Beginning with the line that holds "SCALE pin DT: RX2 -> D26" and finishing with the line that holds "LCD1 pin SCL: D12 -> D22", repeat the listing exactly, leaving every picture out.

■ Source data
_ _ _ _ _

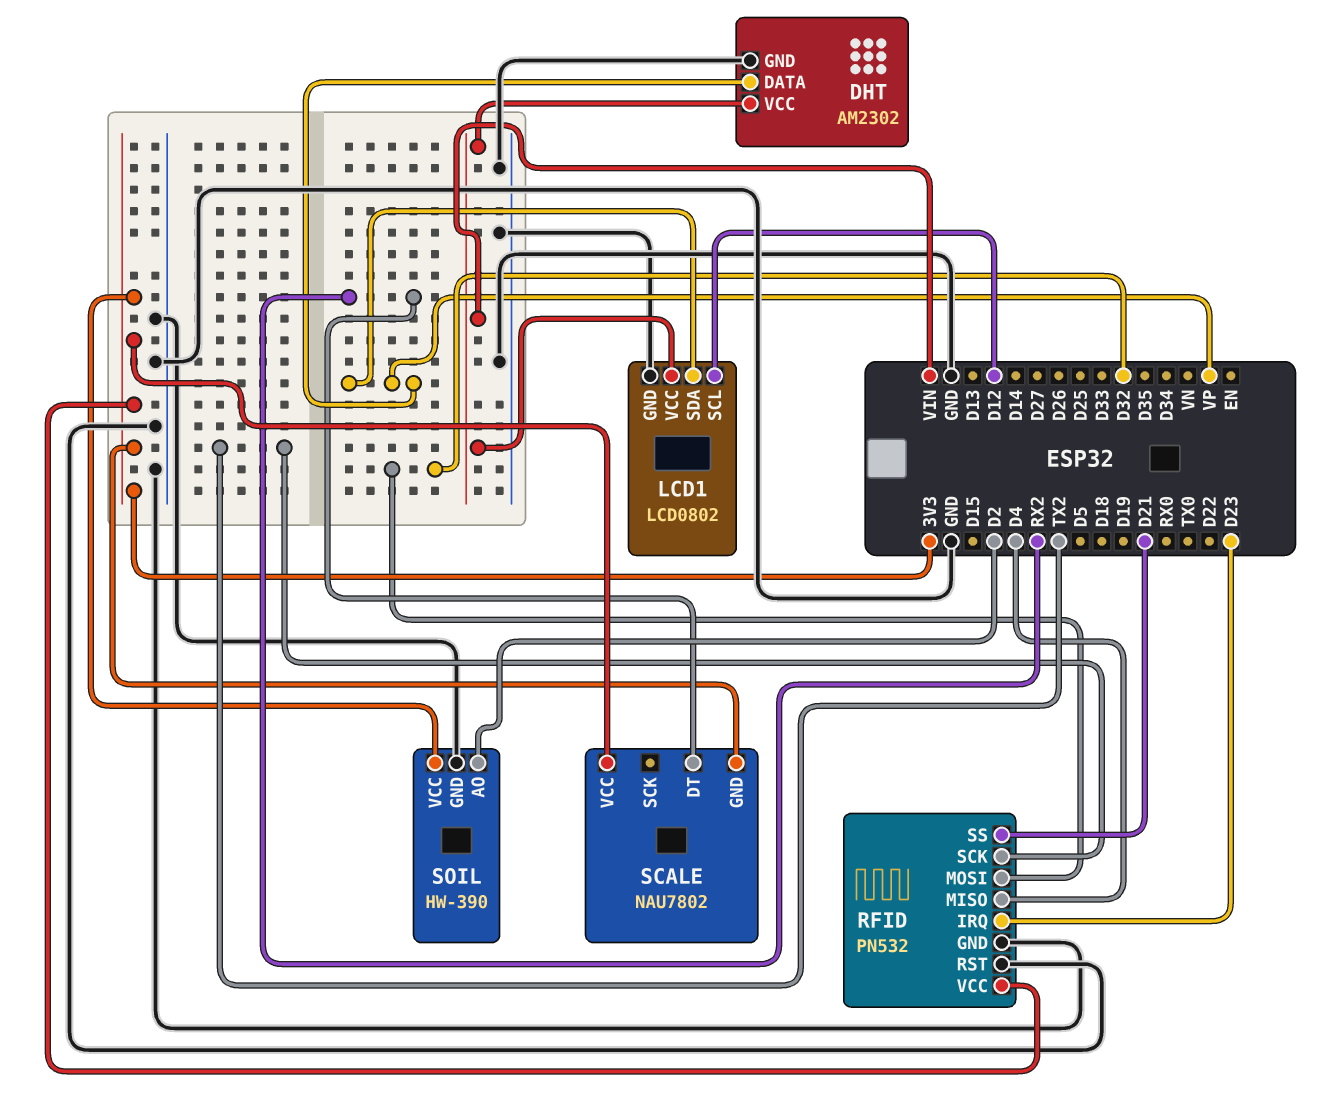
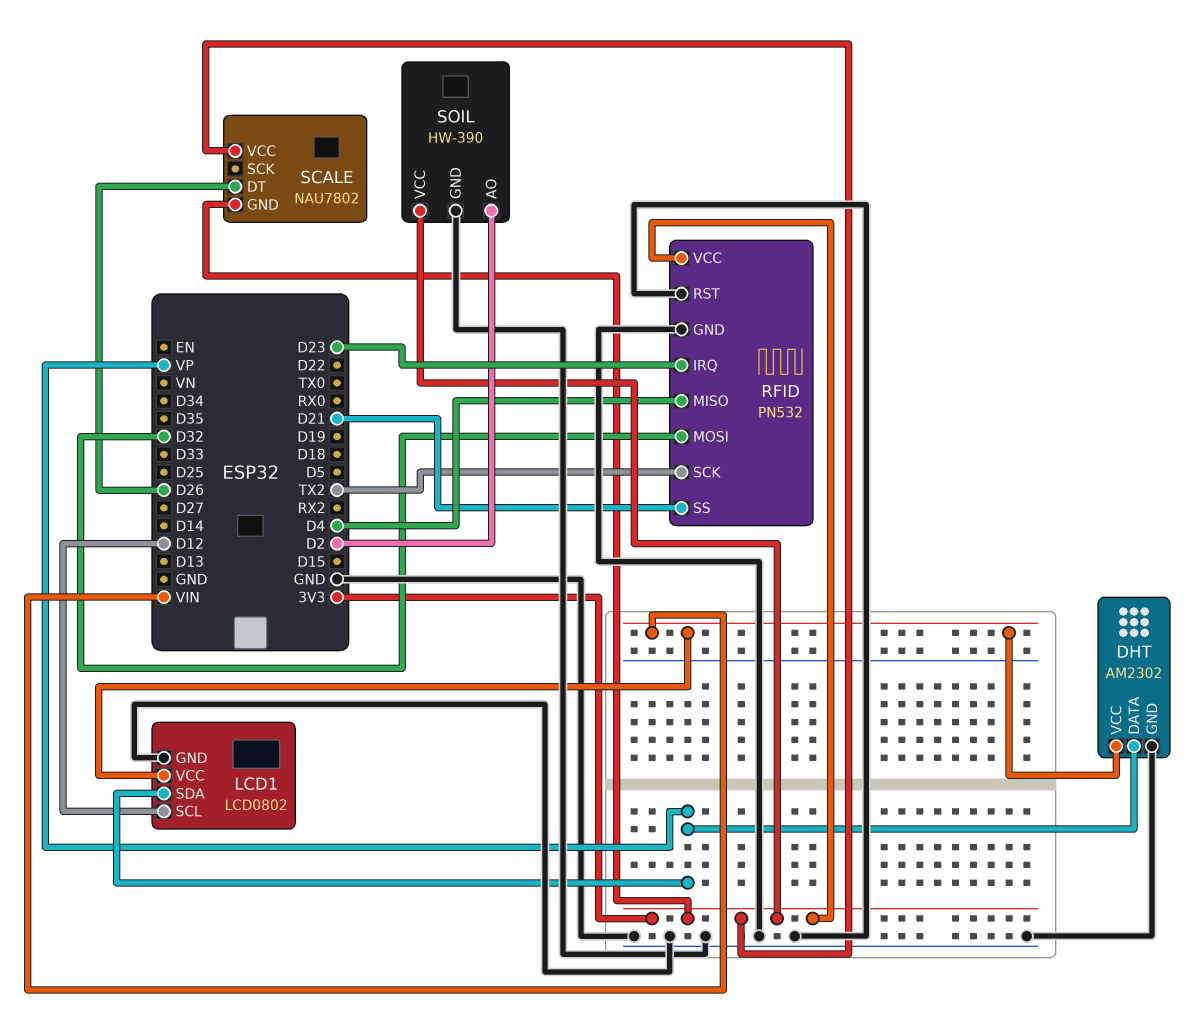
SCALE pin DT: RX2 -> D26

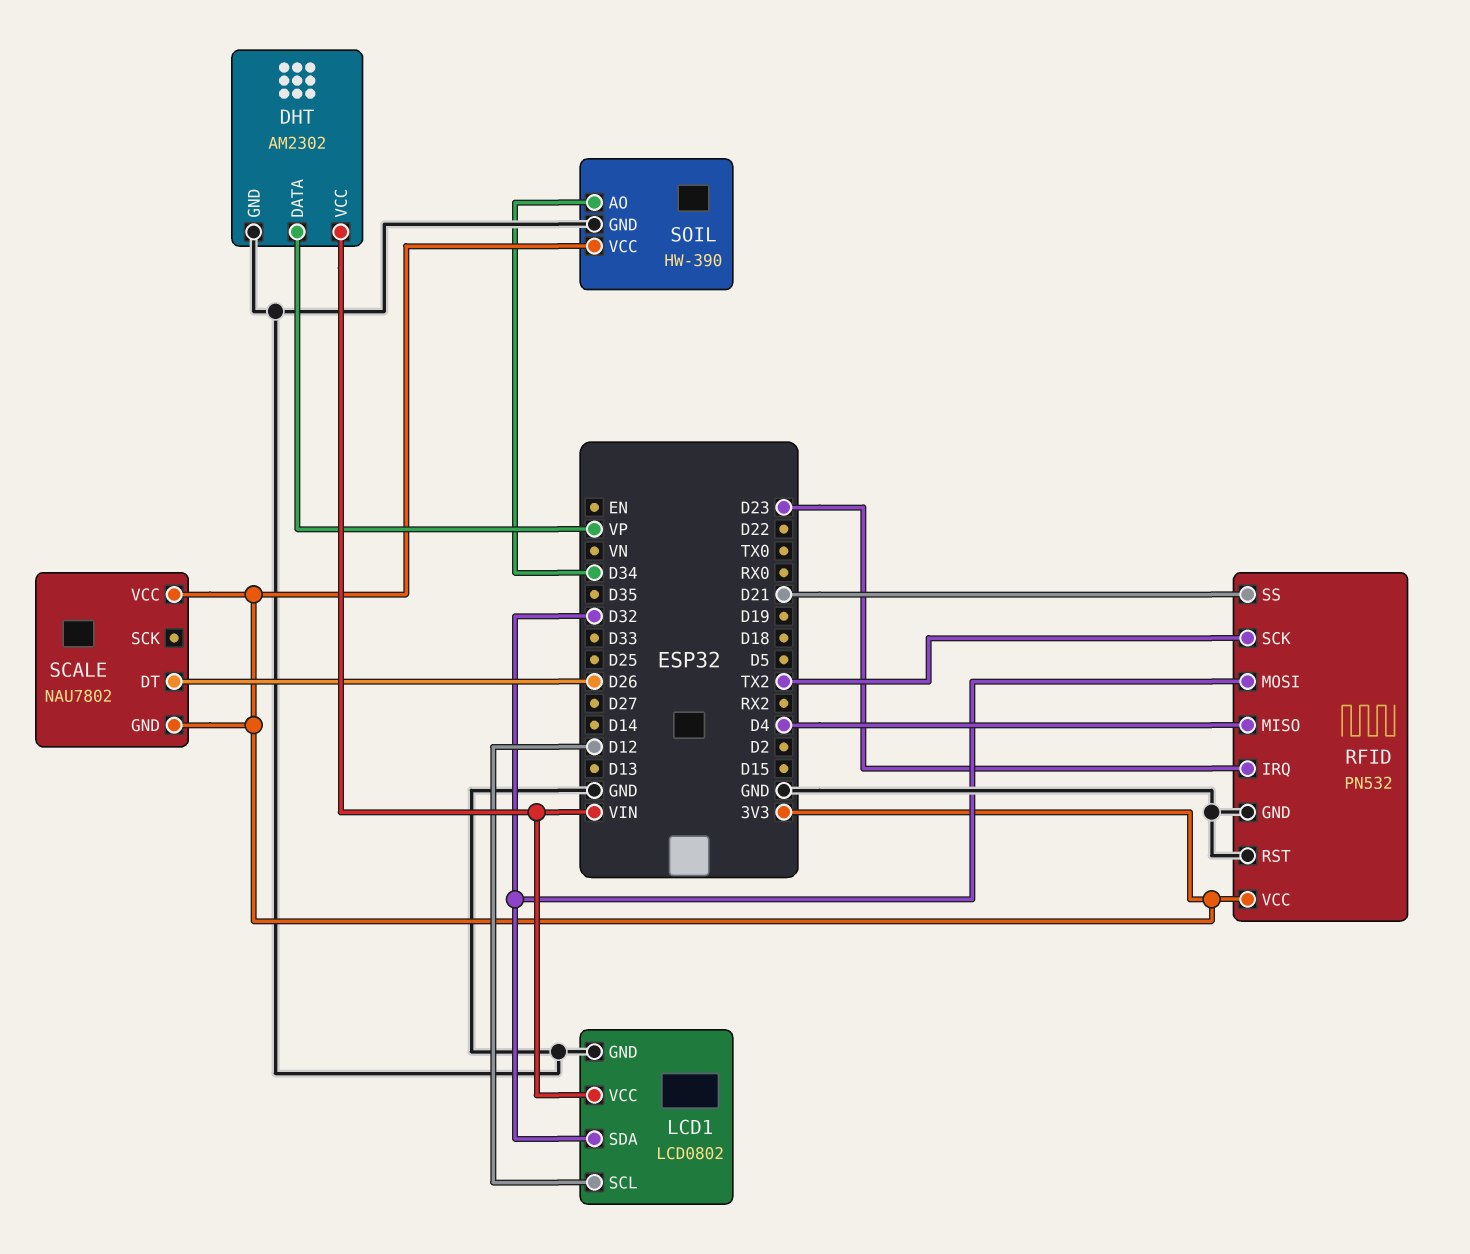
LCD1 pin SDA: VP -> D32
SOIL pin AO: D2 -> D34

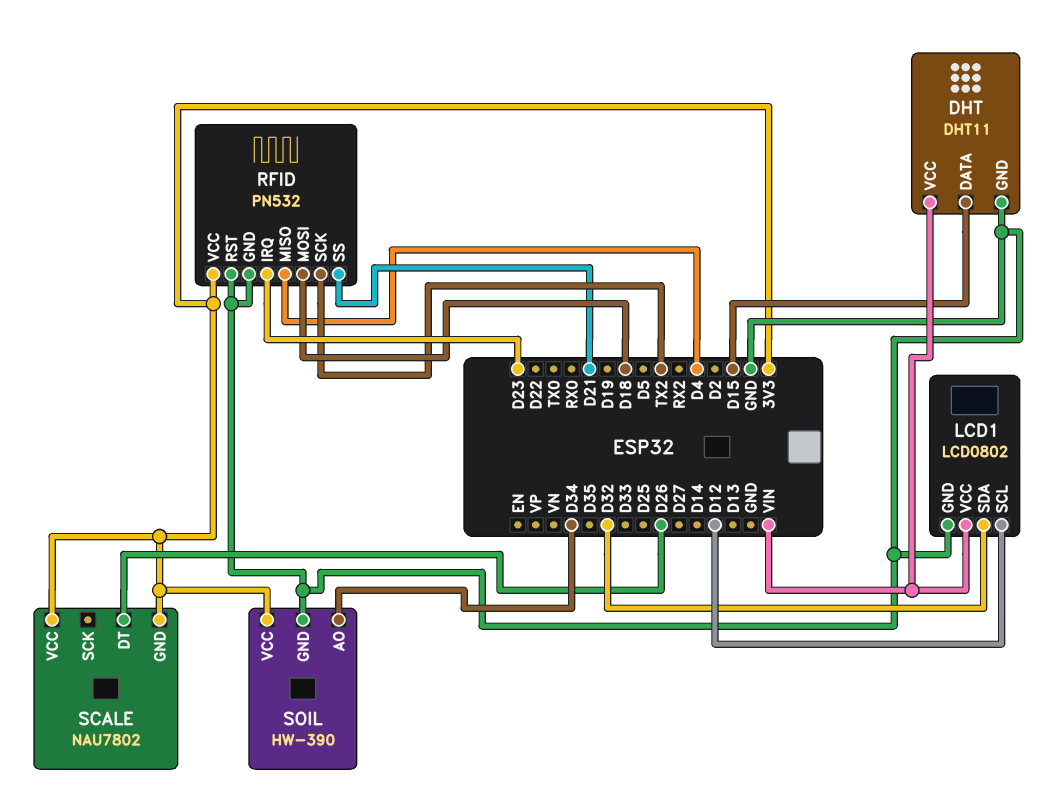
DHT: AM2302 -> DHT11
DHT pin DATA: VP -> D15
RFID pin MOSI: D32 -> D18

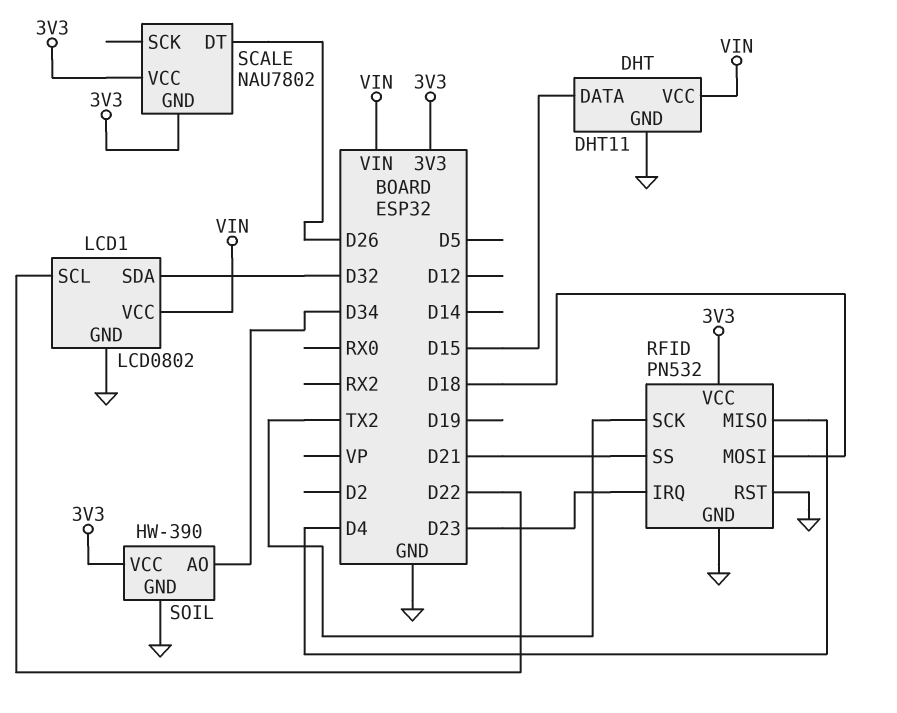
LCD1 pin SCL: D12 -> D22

_ _ _ _ _

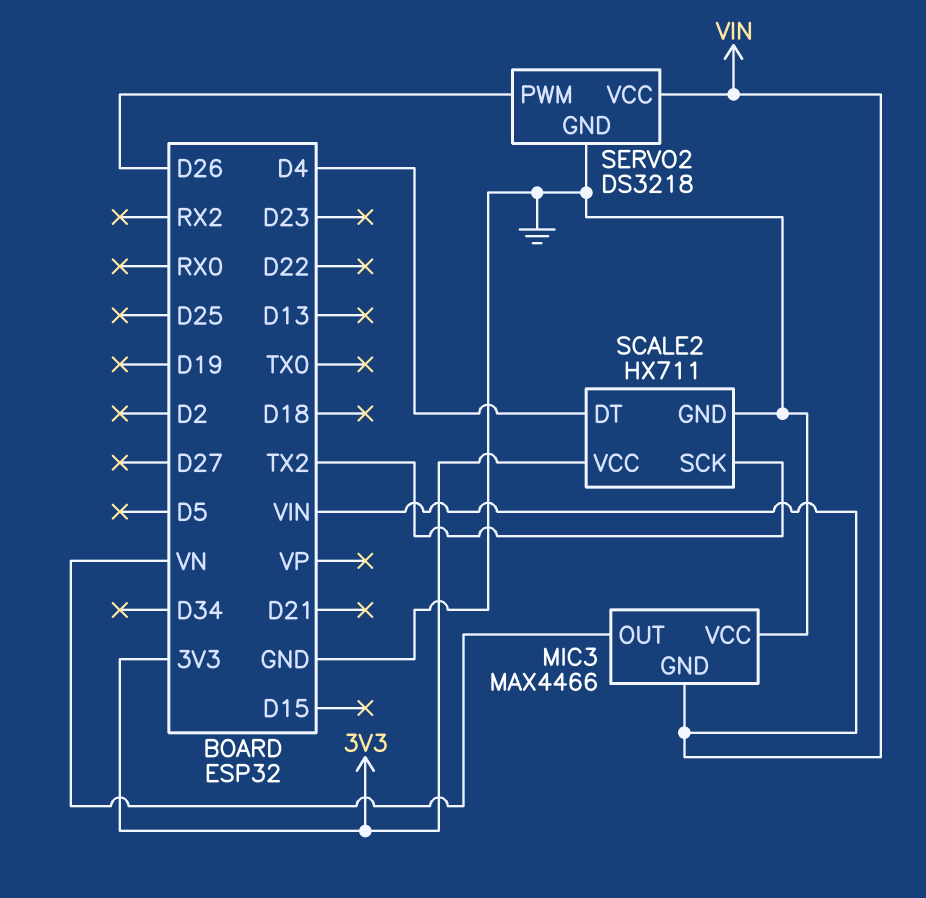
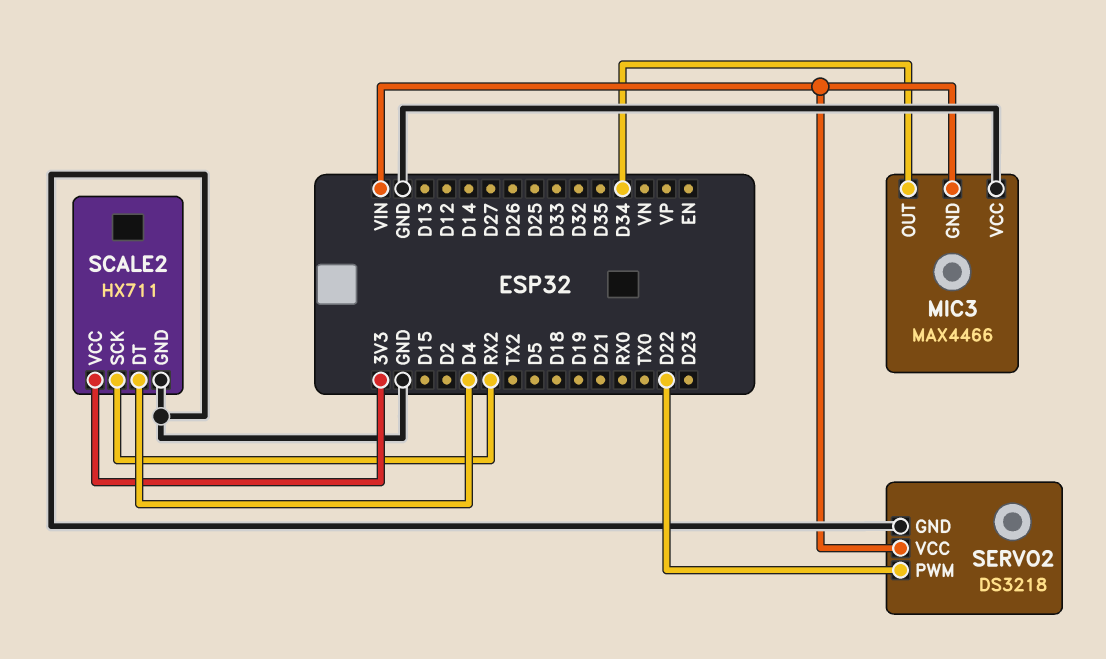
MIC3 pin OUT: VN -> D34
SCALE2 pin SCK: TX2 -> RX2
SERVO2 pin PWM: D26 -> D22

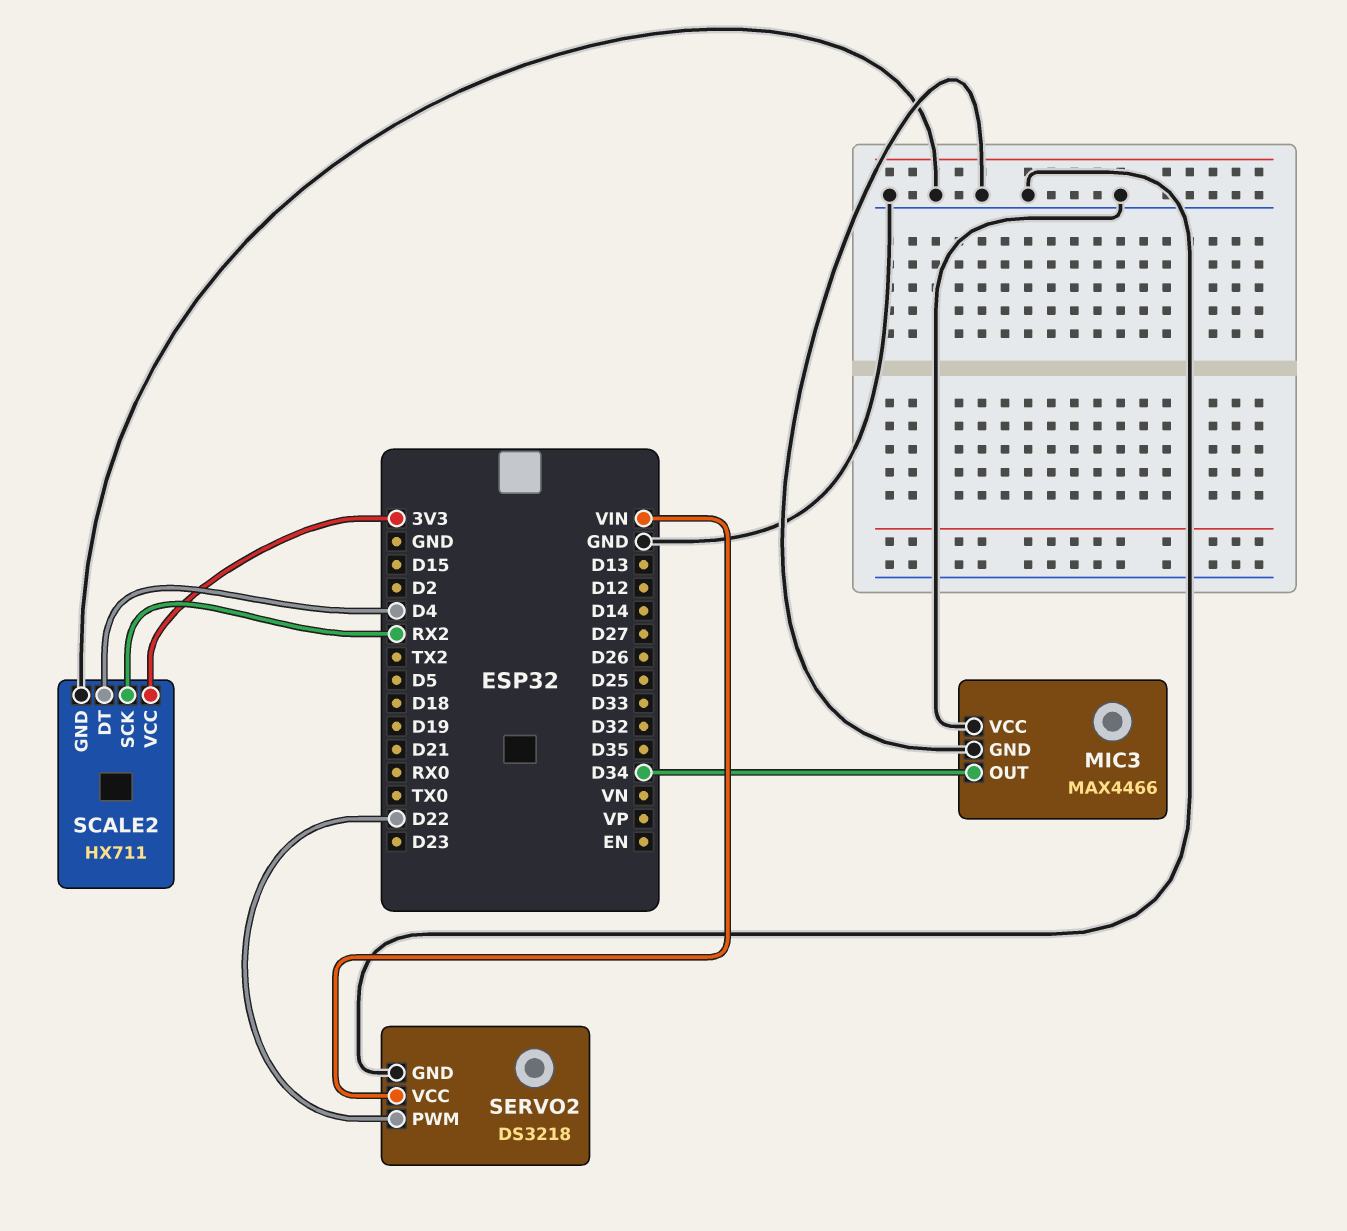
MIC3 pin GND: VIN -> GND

_ _ _ _ _

■ Solution for this task
SCALE pin DT: RX2 -> D26

LCD1 pin SDA: VP -> D32
SOIL pin AO: D2 -> D34

DHT: AM2302 -> DHT11
DHT pin DATA: VP -> D15
RFID pin MOSI: D32 -> D18

LCD1 pin SCL: D12 -> D22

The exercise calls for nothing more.